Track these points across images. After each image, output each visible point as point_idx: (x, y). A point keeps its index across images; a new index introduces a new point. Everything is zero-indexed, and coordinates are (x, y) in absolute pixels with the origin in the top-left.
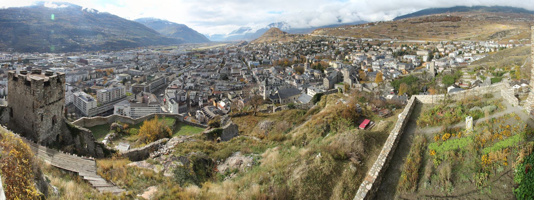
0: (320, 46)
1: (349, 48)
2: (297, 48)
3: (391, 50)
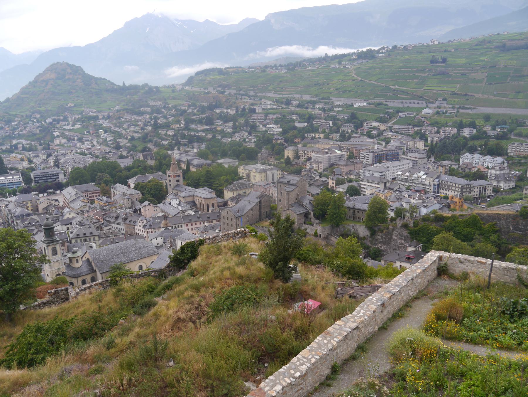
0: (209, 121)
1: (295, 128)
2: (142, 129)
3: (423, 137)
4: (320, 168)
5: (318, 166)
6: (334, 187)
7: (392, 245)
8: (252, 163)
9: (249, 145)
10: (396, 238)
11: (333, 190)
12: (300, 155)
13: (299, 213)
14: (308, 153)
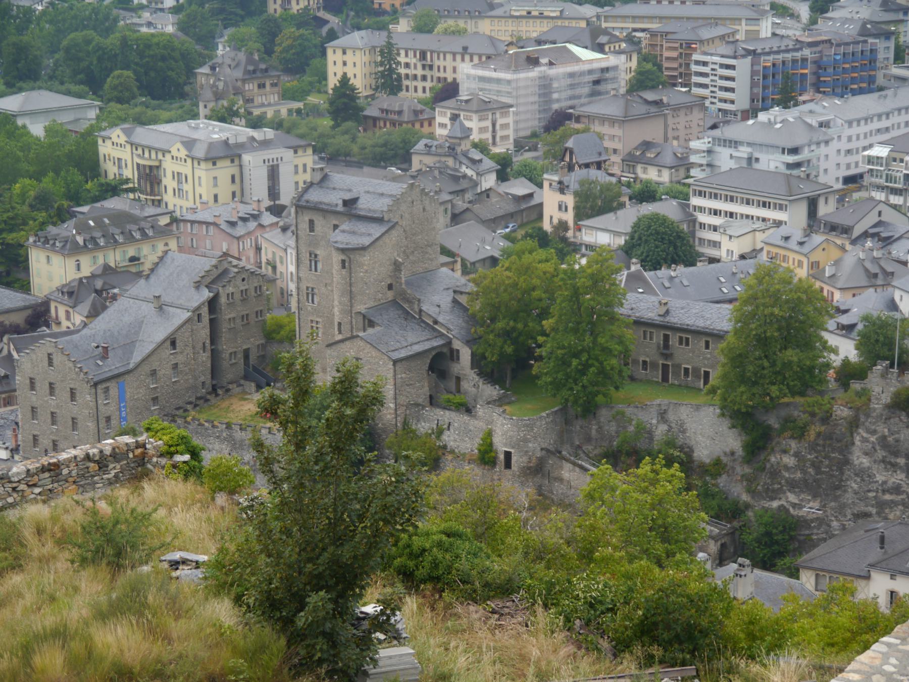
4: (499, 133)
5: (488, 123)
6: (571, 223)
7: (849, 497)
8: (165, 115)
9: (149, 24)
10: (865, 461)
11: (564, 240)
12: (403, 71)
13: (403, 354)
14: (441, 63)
********
### WHAT THE TASK ASKS
Please change "top-left" to "upper-left" throughout the entries above, keeping everything else the same. Leave the pictures out of your version.

### SOLVED PROBLEM
Track these points across images. After each image, output each visible point as point_idx: (x, y). A point keeps its index across images; a new index introduces a new point. Everything is zero-indexed, and coordinates are (x, y) in absolute pixels with the origin in the upper-left.
0: (320, 46)
1: (349, 48)
2: (297, 48)
3: (391, 50)
0: (209, 121)
1: (295, 128)
2: (142, 129)
3: (423, 137)
4: (320, 168)
5: (318, 166)
6: (334, 187)
7: (392, 245)
8: (252, 163)
9: (249, 145)
10: (396, 238)
11: (333, 190)
12: (300, 155)
13: (299, 213)
14: (308, 153)
4: (499, 133)
5: (488, 123)
6: (571, 223)
7: (849, 497)
8: (165, 115)
9: (149, 24)
10: (865, 461)
11: (564, 240)
12: (403, 71)
13: (403, 354)
14: (441, 63)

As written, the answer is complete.